Object transformation records
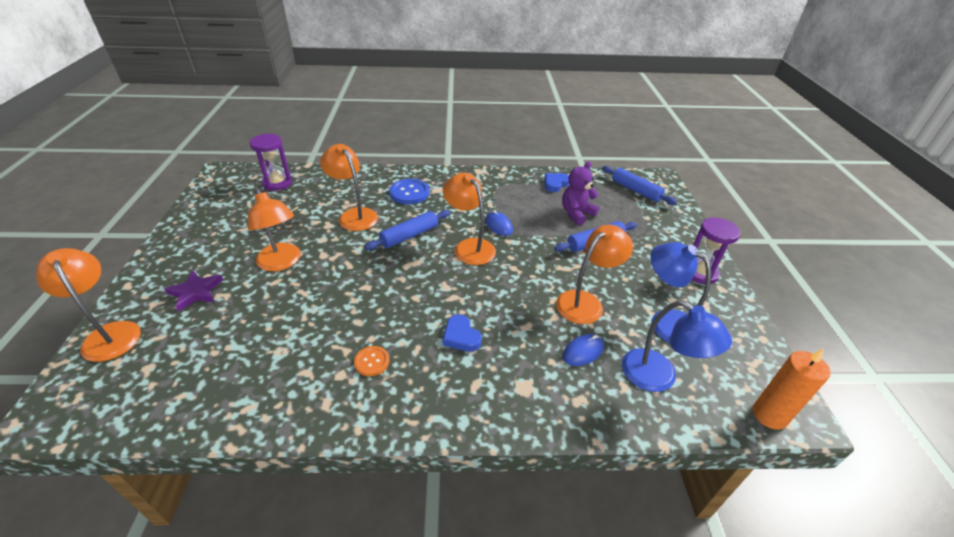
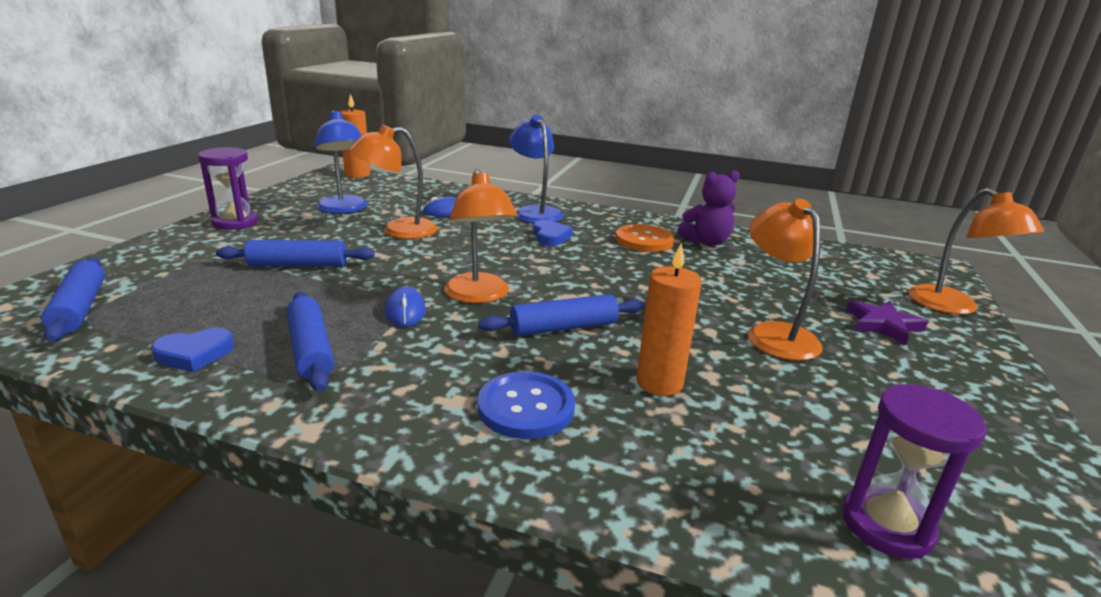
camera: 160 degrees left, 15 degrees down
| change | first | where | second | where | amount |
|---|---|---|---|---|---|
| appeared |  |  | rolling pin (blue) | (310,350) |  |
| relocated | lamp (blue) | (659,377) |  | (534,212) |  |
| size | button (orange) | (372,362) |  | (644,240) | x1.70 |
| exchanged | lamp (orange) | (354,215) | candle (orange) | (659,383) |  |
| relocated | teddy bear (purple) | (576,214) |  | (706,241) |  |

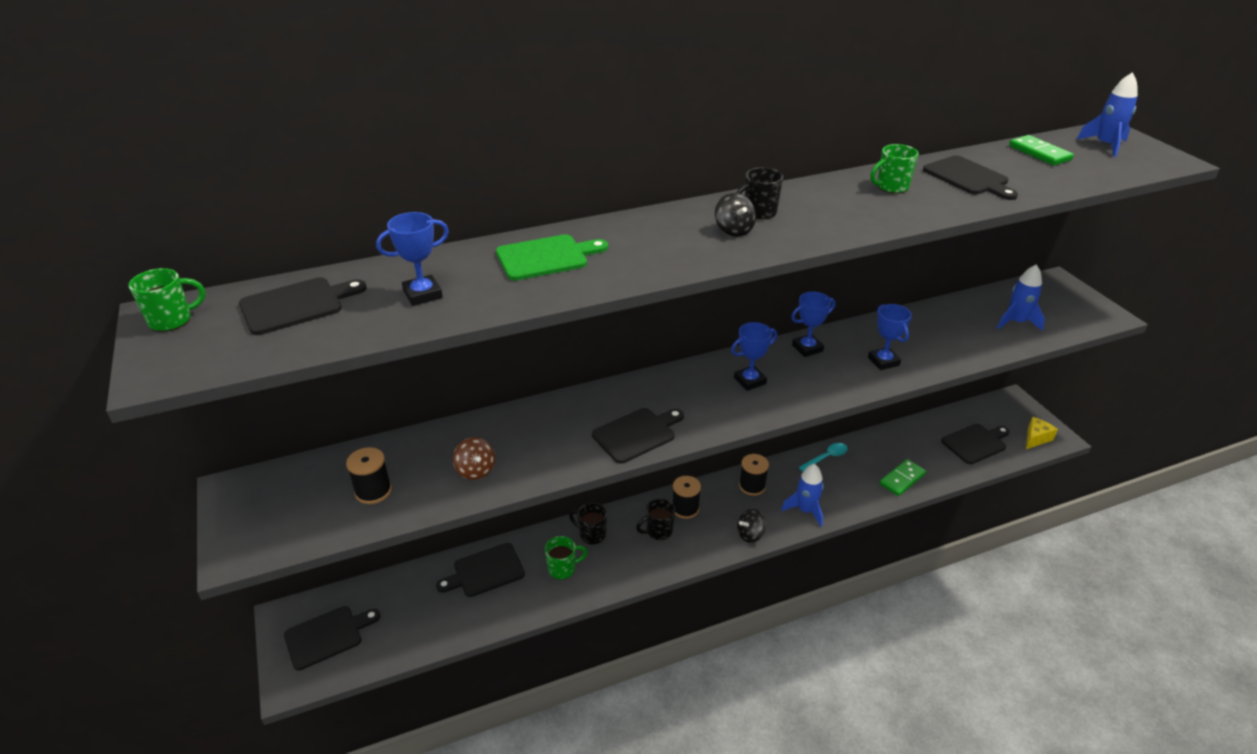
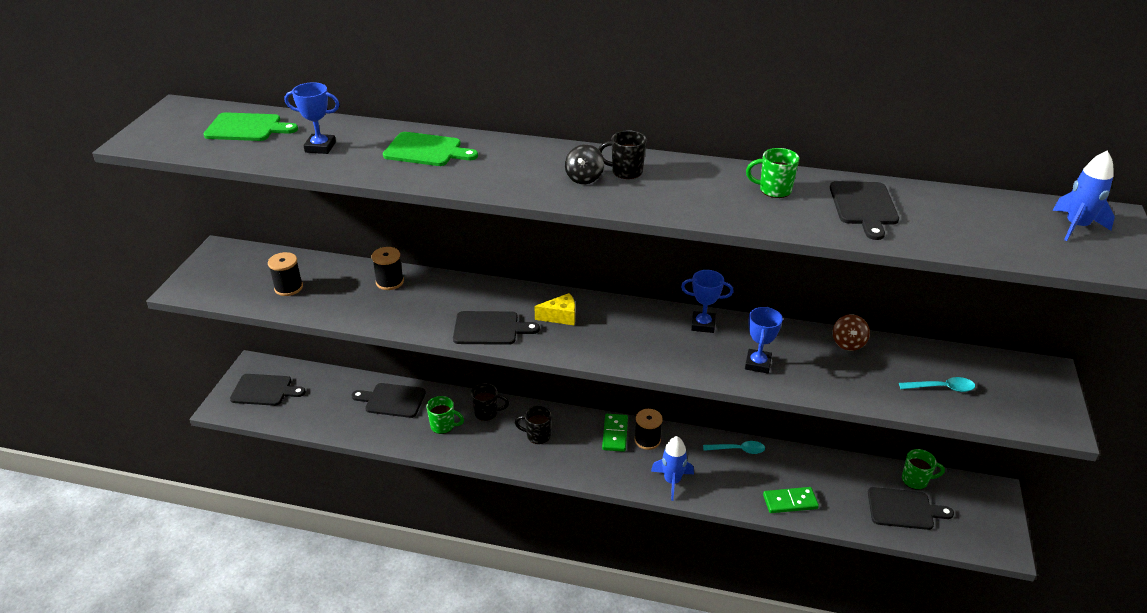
camera: 35 degrees right, 0 degrees up
| change | first | where | second | where | amount |
|---|---|---|---|---|---|
| colour | cutting board (black) | (297,305) | cutting board (green) | (247,128) |  |
| relocated | spool (black) | (685,508) |  | (390,282) |  |
| spun | mug (black) | (591,534) |  | (487,413) | 120 degrees clockwise |
| relocated | cheese (yellow) | (1036,438) |  | (560,317) |  |
| relocated | domino (green) | (1039,153) |  | (615,434) |  |
| relocated | spinning top (brown) | (475,470) |  | (848,343) |  |
| exchanged | rocket (blue) | (1016,322) | spoon (turquoise) | (941,388) |  |
| relocated | mug (green) | (172,320) |  | (915,480) |  |
| missing | trophy (blue) | (750,381) |  |  |  |
| missing | spinning top (black) | (750,534) |  |  |  |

> _What to produce_:
The data above must be written out again word for word, without its pictures.

> _Task solution_:
camera: 160 degrees left, 15 degrees down
| change | first | where | second | where | amount |
|---|---|---|---|---|---|
| appeared |  |  | rolling pin (blue) | (310,350) |  |
| relocated | lamp (blue) | (659,377) |  | (534,212) |  |
| size | button (orange) | (372,362) |  | (644,240) | x1.70 |
| exchanged | lamp (orange) | (354,215) | candle (orange) | (659,383) |  |
| relocated | teddy bear (purple) | (576,214) |  | (706,241) |  |

camera: 35 degrees right, 0 degrees up
| change | first | where | second | where | amount |
|---|---|---|---|---|---|
| colour | cutting board (black) | (297,305) | cutting board (green) | (247,128) |  |
| relocated | spool (black) | (685,508) |  | (390,282) |  |
| spun | mug (black) | (591,534) |  | (487,413) | 120 degrees clockwise |
| relocated | cheese (yellow) | (1036,438) |  | (560,317) |  |
| relocated | domino (green) | (1039,153) |  | (615,434) |  |
| relocated | spinning top (brown) | (475,470) |  | (848,343) |  |
| exchanged | rocket (blue) | (1016,322) | spoon (turquoise) | (941,388) |  |
| relocated | mug (green) | (172,320) |  | (915,480) |  |
| missing | trophy (blue) | (750,381) |  |  |  |
| missing | spinning top (black) | (750,534) |  |  |  |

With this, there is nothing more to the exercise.